-- MATERIAL SUPPLIED follows --

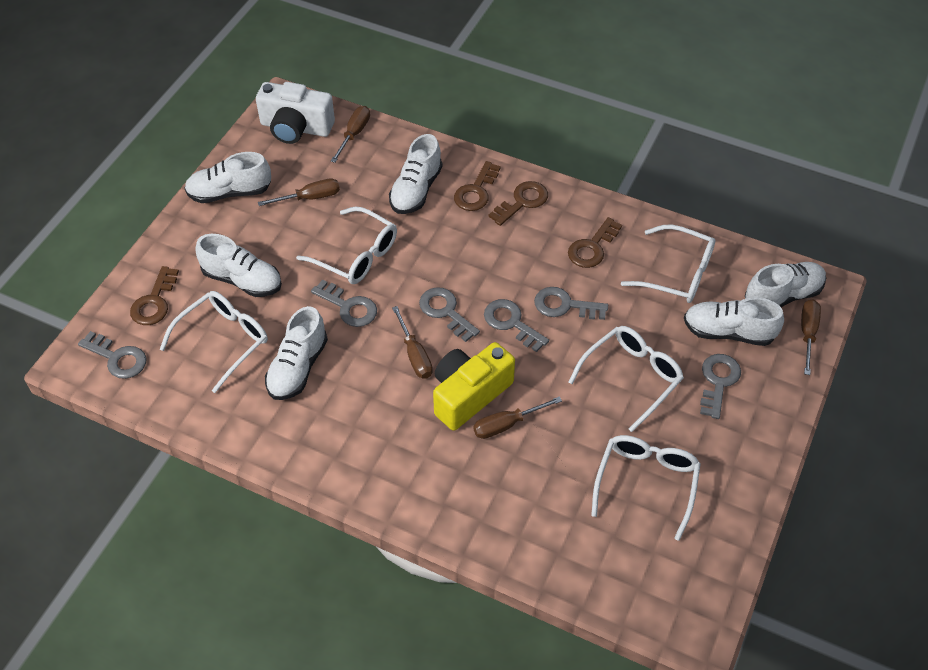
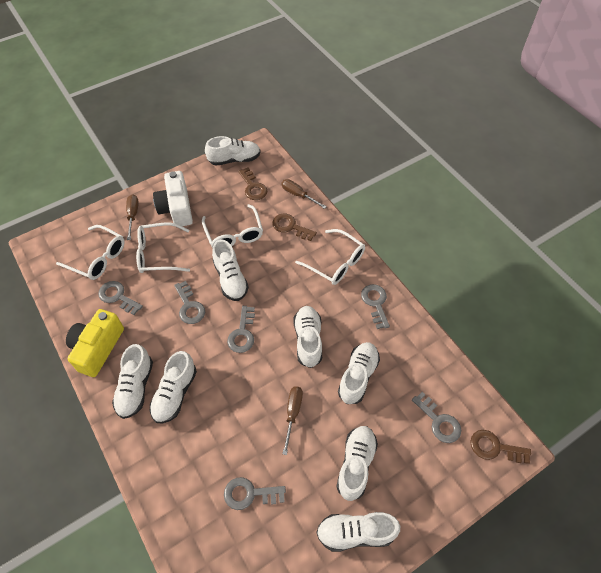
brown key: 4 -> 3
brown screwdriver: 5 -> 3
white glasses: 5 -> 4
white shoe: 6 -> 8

-- MATERIAL SUPPLIED concluded --
-- MATERIAL SUPPLIED follows --

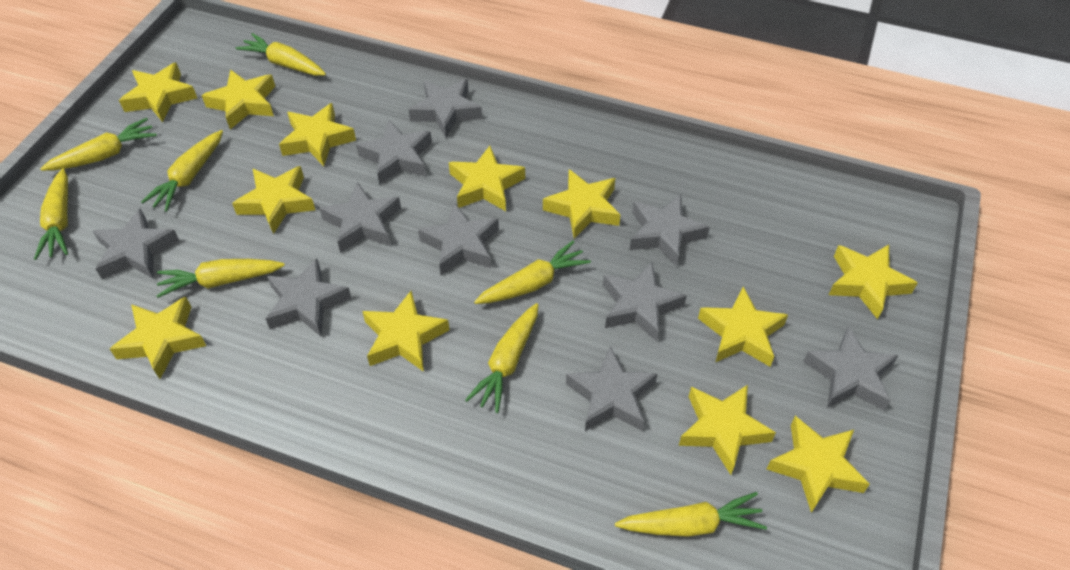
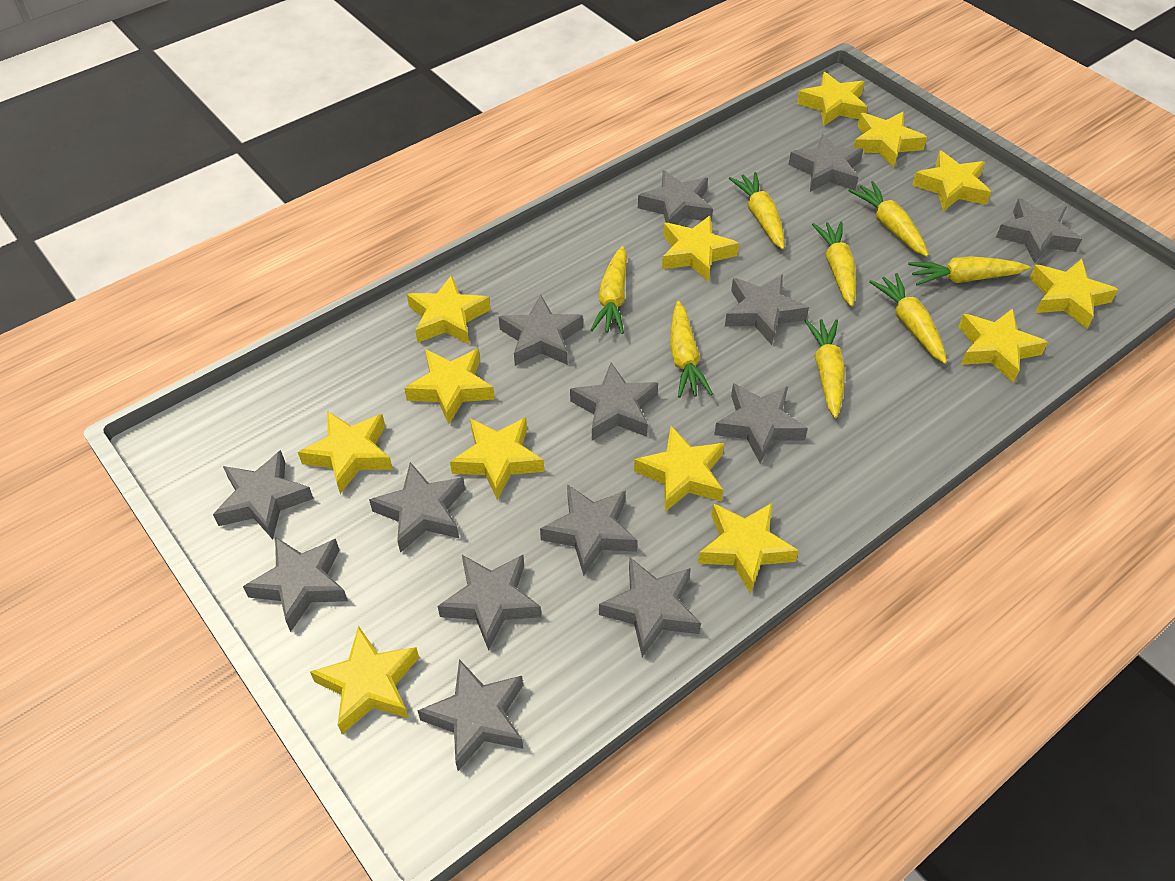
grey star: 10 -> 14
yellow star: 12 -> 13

-- MATERIAL SUPPLIED concluded --

(PROMPT) Working from the data above, extract solely the lines from the one containing "brown screwdriver: 5 -> 3" through the one containing "white shoe: 6 -> 8", exactly as they appear, both included.

(EXERCISE RESULT)
brown screwdriver: 5 -> 3
white glasses: 5 -> 4
white shoe: 6 -> 8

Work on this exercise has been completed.